## RECORDS

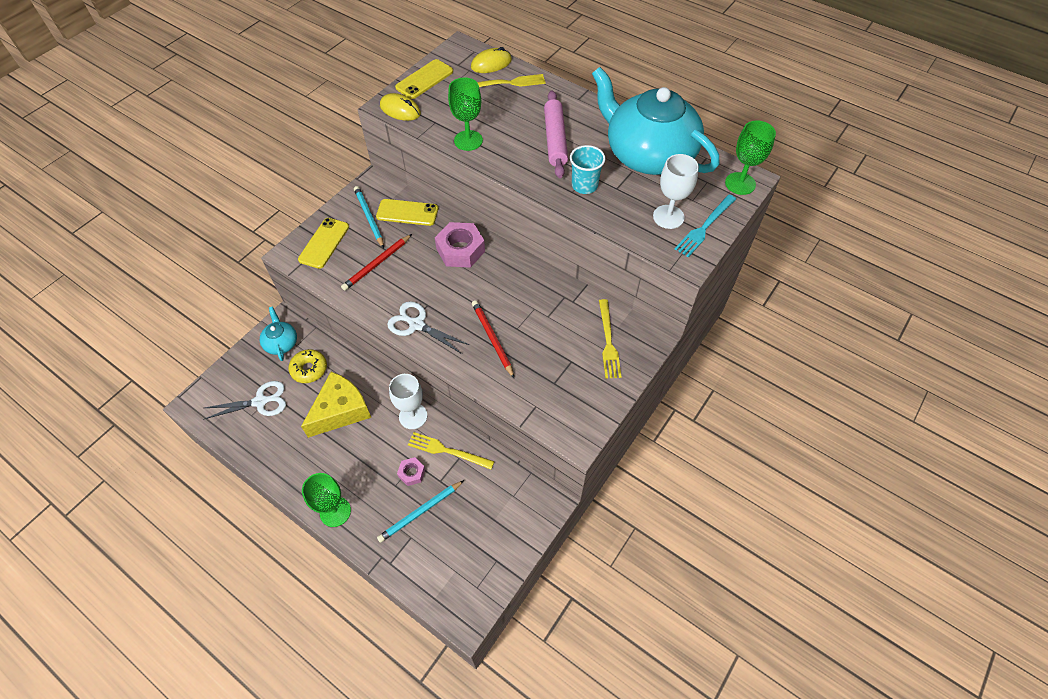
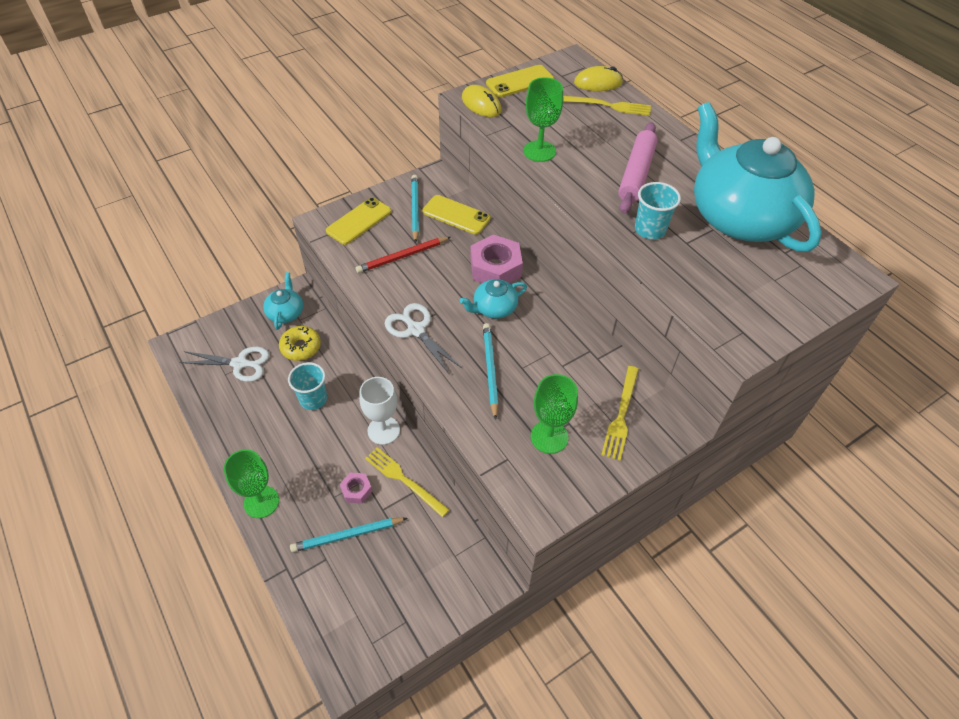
camera: 20 degrees right, 5 degrees down
(341, 410) = (313, 399): yellow cheese -> turquoise cup
(473, 285) = (494, 308): none -> turquoise teapot
(492, 339) = (490, 370): red pencil -> turquoise pencil
(668, 217) = (737, 290): white goblet -> none
(704, 227) = (778, 314): turquoise fork -> none
(740, 183) = (842, 278): green goblet -> green goblet (549, 437)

## WORK INSTRUCTION
Transcribe all the records above word for word, without their images.

## ANSWER BOX
camera: 20 degrees right, 5 degrees down
(341, 410) = (313, 399): yellow cheese -> turquoise cup
(473, 285) = (494, 308): none -> turquoise teapot
(492, 339) = (490, 370): red pencil -> turquoise pencil
(668, 217) = (737, 290): white goblet -> none
(704, 227) = (778, 314): turquoise fork -> none
(740, 183) = (842, 278): green goblet -> green goblet (549, 437)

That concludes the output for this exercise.